▽

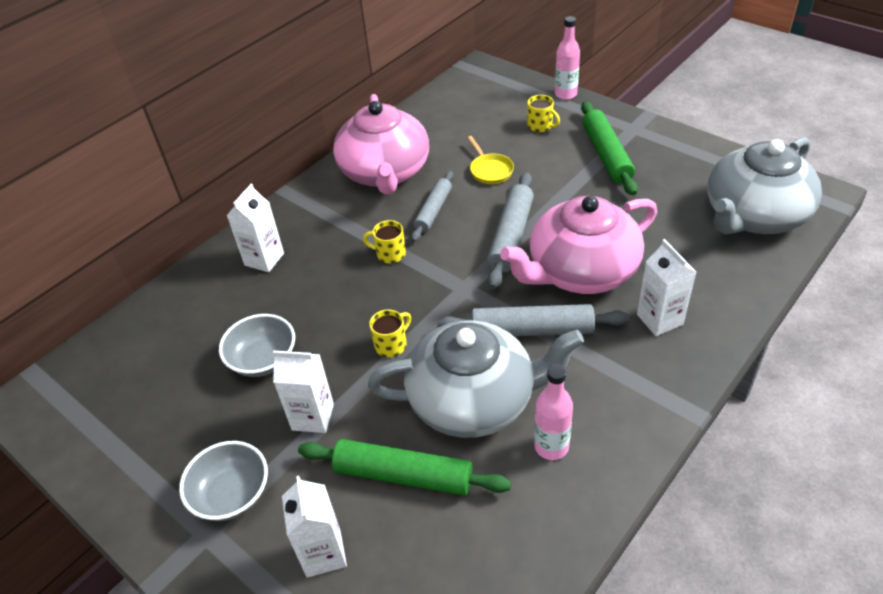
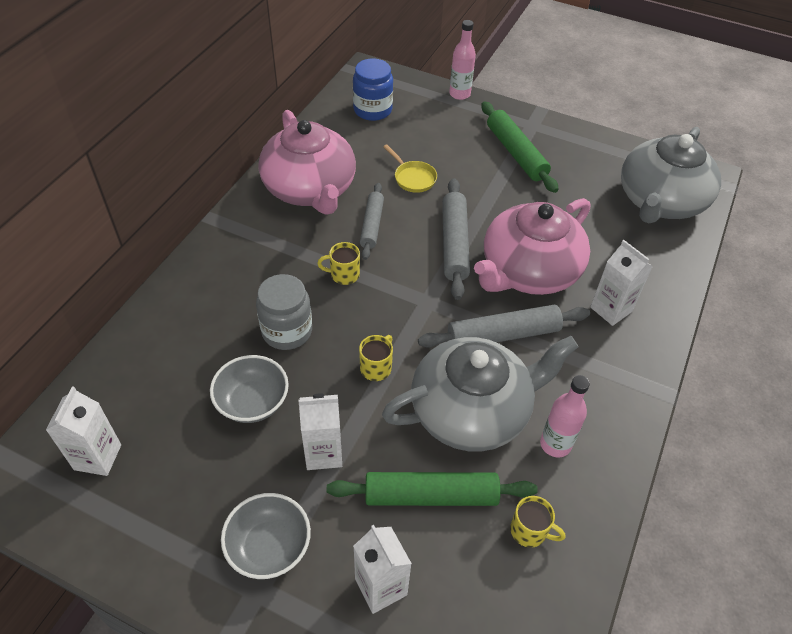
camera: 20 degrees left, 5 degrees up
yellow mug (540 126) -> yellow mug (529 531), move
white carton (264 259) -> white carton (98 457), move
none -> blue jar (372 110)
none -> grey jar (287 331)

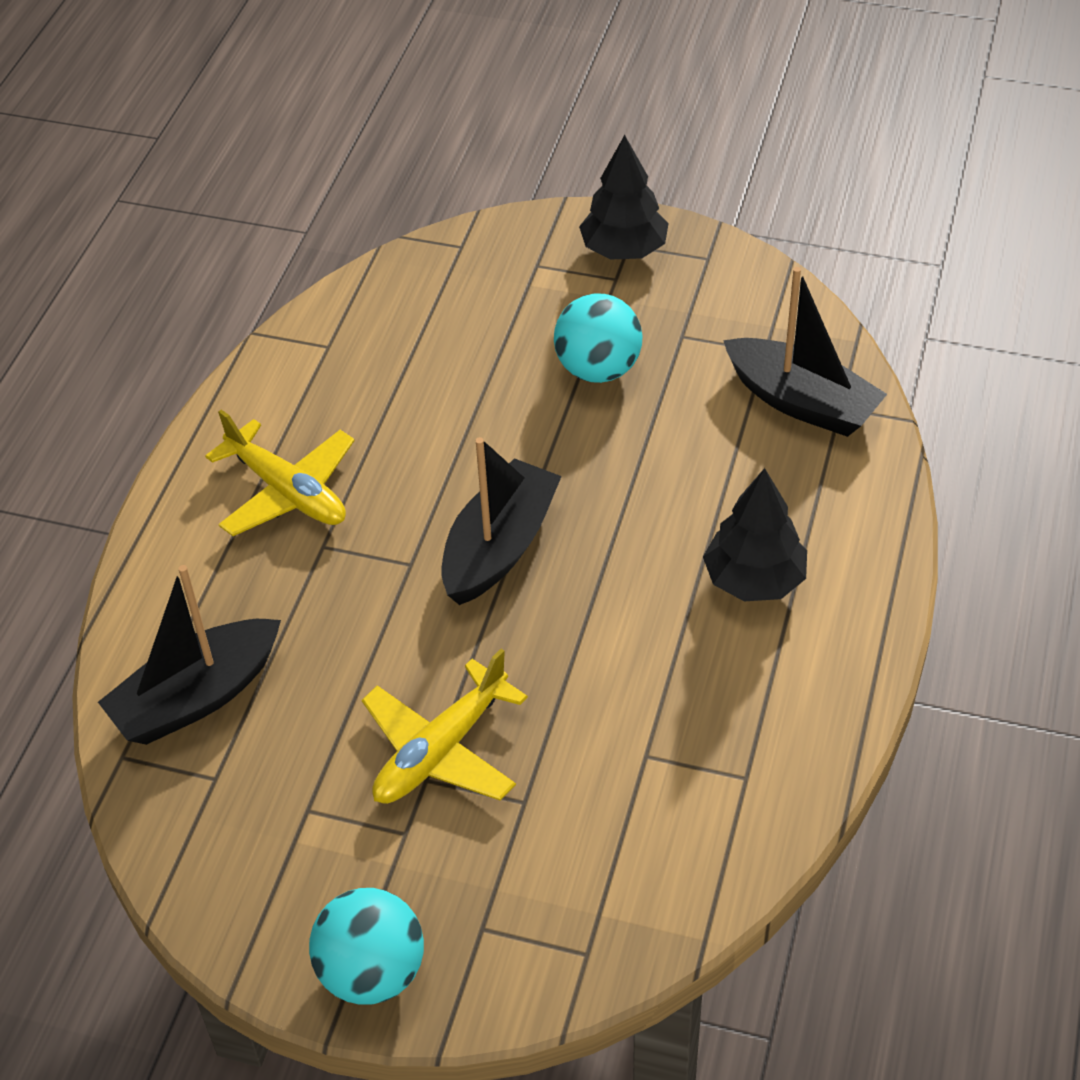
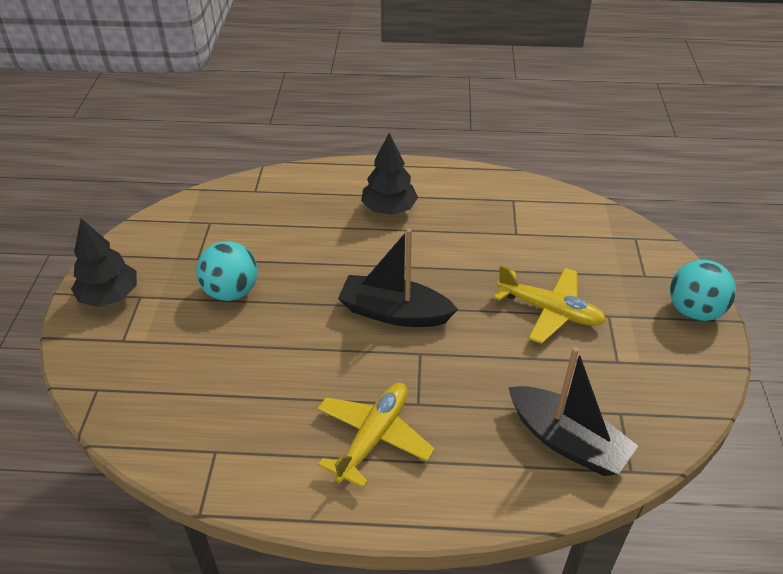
camera: 105 degrees left, 5 degrees down
black boat (801 402) -> none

△

**YOUR ASSIGNMENT**
When you retype the data above, match every line exactly and leave the pictures behind.

**PROBLEM SOLUTION**
camera: 20 degrees left, 5 degrees up
yellow mug (540 126) -> yellow mug (529 531), move
white carton (264 259) -> white carton (98 457), move
none -> blue jar (372 110)
none -> grey jar (287 331)

camera: 105 degrees left, 5 degrees down
black boat (801 402) -> none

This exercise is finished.